## EXERCISE INSTRUCTIONS
Every line from the beginning of the records below up to the one holding "white hourglass (792, 211, 874, 330)" should be quoted exactly; leave out the rest.

## INPUT RECORDS
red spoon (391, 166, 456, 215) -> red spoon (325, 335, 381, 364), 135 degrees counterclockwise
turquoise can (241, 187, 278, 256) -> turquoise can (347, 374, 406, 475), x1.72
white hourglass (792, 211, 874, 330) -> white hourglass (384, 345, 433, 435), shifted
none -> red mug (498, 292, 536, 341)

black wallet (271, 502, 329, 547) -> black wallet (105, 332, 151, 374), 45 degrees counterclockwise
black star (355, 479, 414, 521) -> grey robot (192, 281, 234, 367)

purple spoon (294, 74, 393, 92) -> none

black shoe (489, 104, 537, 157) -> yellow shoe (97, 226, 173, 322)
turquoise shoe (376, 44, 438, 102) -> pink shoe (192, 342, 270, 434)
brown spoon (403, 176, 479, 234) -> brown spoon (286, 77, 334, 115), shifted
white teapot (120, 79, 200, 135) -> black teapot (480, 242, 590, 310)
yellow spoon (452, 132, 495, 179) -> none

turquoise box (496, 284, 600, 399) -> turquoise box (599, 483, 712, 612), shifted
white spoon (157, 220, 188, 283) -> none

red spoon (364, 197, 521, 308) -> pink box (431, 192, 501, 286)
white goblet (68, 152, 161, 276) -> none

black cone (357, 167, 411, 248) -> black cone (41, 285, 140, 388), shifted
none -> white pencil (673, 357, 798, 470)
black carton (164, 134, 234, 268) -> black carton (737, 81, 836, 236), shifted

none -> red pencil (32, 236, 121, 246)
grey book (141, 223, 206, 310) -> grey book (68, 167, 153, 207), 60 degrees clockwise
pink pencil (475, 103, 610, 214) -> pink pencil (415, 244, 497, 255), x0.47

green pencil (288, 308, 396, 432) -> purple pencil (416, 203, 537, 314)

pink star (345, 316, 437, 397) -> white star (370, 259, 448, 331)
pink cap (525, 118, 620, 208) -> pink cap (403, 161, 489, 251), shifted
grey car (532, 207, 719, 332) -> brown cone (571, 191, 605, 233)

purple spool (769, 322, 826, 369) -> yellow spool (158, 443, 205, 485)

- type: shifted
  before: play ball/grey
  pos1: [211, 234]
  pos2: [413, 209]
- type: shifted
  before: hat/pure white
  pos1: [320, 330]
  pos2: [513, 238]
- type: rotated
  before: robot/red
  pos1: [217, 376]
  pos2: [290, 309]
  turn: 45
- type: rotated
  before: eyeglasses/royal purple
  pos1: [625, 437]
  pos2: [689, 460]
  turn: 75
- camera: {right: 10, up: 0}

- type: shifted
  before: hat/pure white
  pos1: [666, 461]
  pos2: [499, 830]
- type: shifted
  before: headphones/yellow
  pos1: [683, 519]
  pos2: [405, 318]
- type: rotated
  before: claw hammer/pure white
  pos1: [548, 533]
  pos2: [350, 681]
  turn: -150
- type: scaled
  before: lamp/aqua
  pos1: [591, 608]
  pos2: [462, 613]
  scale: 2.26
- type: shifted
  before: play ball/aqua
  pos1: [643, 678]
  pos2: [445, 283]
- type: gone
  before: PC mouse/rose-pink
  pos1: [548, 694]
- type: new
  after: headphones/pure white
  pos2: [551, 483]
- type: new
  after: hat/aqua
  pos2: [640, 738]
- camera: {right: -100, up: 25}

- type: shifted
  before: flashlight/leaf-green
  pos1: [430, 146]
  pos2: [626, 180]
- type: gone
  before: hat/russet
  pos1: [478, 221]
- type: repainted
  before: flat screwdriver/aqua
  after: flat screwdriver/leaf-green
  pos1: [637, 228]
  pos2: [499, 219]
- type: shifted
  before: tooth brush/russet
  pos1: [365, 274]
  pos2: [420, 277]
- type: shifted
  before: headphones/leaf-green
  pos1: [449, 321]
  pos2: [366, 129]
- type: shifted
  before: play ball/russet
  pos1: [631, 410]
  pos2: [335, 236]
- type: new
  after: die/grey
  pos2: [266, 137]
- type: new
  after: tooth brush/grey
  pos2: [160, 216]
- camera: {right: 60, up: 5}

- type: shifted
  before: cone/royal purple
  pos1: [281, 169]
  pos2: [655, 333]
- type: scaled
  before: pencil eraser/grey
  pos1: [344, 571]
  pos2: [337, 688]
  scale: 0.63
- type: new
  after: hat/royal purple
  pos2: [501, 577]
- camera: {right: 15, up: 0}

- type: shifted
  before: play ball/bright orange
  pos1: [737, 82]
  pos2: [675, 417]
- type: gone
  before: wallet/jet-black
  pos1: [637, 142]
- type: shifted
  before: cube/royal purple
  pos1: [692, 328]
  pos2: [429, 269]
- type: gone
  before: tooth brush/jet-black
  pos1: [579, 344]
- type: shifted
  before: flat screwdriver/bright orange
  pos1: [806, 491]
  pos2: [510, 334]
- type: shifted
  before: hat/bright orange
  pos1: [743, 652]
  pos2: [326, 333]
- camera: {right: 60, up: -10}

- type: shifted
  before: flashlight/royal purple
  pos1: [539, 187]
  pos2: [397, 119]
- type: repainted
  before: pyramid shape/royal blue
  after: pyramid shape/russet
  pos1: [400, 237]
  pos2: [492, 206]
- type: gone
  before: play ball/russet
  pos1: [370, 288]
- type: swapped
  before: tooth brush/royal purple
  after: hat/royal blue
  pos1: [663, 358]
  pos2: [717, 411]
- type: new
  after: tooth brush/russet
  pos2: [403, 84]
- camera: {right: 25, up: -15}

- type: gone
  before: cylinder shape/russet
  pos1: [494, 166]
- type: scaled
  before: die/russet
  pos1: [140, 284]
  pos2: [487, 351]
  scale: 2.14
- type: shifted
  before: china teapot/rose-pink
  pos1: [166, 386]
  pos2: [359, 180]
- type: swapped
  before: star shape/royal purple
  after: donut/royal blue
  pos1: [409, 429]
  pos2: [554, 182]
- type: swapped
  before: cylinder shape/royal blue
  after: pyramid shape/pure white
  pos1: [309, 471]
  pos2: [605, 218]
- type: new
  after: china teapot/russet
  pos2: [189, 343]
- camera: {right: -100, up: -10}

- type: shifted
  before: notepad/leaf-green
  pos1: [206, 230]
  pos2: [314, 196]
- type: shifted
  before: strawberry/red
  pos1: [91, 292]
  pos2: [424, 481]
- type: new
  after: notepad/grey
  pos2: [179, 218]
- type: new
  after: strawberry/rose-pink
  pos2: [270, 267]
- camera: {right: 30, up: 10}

## TASK SOLUTION
red spoon (391, 166, 456, 215) -> red spoon (325, 335, 381, 364), 135 degrees counterclockwise
turquoise can (241, 187, 278, 256) -> turquoise can (347, 374, 406, 475), x1.72
white hourglass (792, 211, 874, 330) -> white hourglass (384, 345, 433, 435), shifted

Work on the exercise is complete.